EXTRACTED ENTRIES:

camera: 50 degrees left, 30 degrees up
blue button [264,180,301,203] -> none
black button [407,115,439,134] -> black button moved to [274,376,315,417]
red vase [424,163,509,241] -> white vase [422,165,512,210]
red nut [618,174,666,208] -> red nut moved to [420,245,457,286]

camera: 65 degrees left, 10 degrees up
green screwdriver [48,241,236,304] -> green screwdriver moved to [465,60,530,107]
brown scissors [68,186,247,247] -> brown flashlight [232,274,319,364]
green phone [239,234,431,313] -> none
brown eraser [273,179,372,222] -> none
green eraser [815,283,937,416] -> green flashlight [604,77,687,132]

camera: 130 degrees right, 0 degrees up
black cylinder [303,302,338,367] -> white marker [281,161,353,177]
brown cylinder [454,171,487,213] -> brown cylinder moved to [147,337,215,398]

* * *

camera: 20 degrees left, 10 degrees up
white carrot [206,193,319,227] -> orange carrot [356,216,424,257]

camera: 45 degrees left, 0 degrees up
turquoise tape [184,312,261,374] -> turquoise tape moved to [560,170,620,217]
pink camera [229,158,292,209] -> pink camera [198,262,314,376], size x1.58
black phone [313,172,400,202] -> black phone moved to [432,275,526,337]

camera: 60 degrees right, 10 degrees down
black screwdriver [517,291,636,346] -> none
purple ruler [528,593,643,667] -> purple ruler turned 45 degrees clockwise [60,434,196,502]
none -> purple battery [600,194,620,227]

WHAT YOU SHOULD DO: In the listing above, locate the line containing "black button [407,115,439,134]" and the line containing "camera: 65 degrees left, 10 degrees up". Extract those two lines and every line between them, exactly as written, and only those.

TASK OUTPUT:
black button [407,115,439,134] -> black button moved to [274,376,315,417]
red vase [424,163,509,241] -> white vase [422,165,512,210]
red nut [618,174,666,208] -> red nut moved to [420,245,457,286]

camera: 65 degrees left, 10 degrees up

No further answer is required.